Data shown:
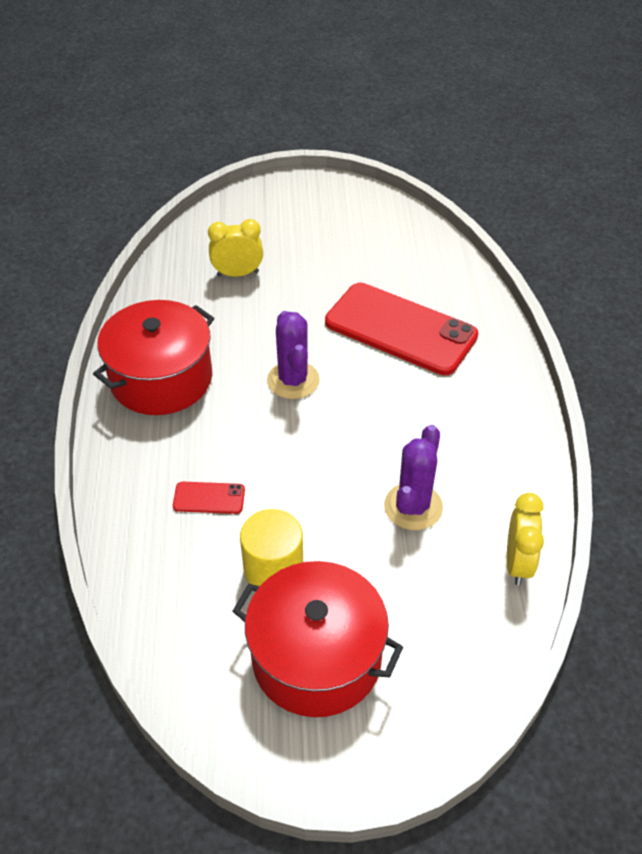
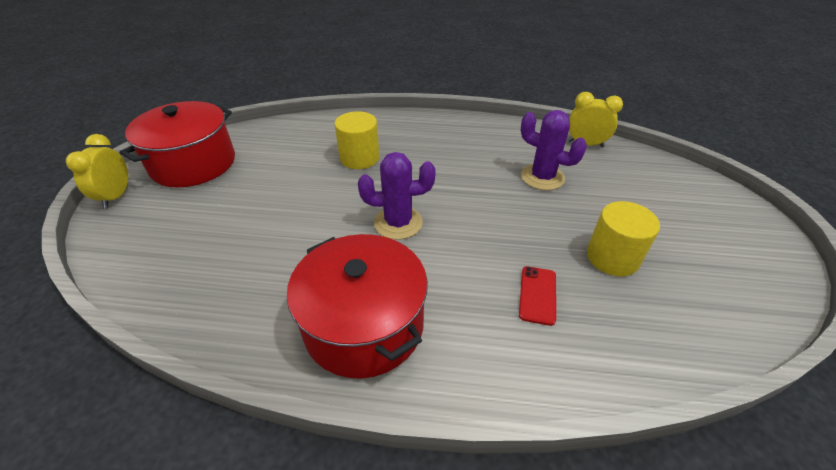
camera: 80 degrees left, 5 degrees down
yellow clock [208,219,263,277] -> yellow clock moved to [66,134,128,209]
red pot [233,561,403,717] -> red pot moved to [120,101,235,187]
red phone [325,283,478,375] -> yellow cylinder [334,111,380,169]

...

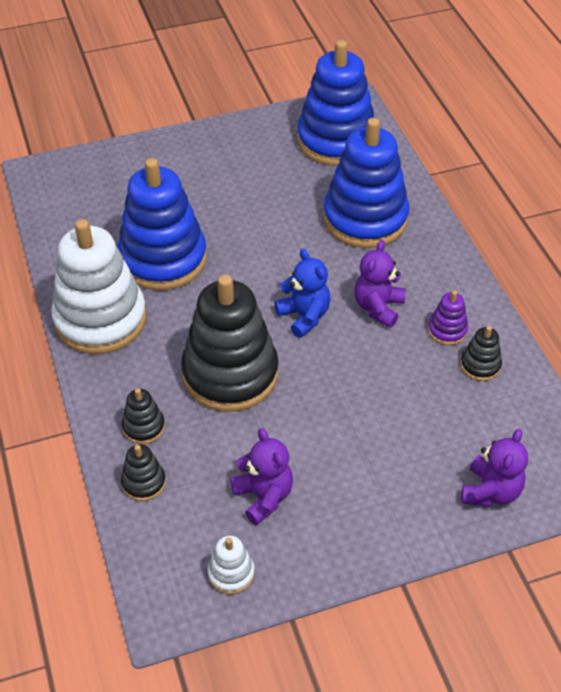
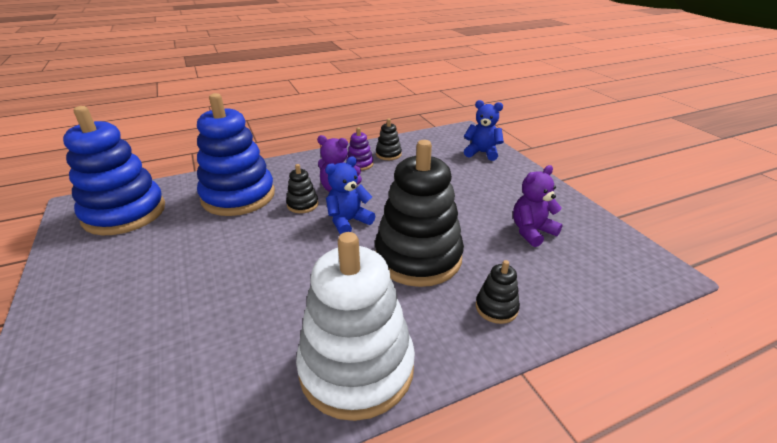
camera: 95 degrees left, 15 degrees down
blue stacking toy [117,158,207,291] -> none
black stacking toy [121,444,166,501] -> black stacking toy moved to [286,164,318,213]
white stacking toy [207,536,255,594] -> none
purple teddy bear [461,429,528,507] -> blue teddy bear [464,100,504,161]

What you have to do: Could you reproduce exactly the lines of the entries above, from the one with "white stacking toy [207,536,255,594] -> none" through the one with "purple teddy bear", and nothing else?

Exercise output:
white stacking toy [207,536,255,594] -> none
purple teddy bear [461,429,528,507] -> blue teddy bear [464,100,504,161]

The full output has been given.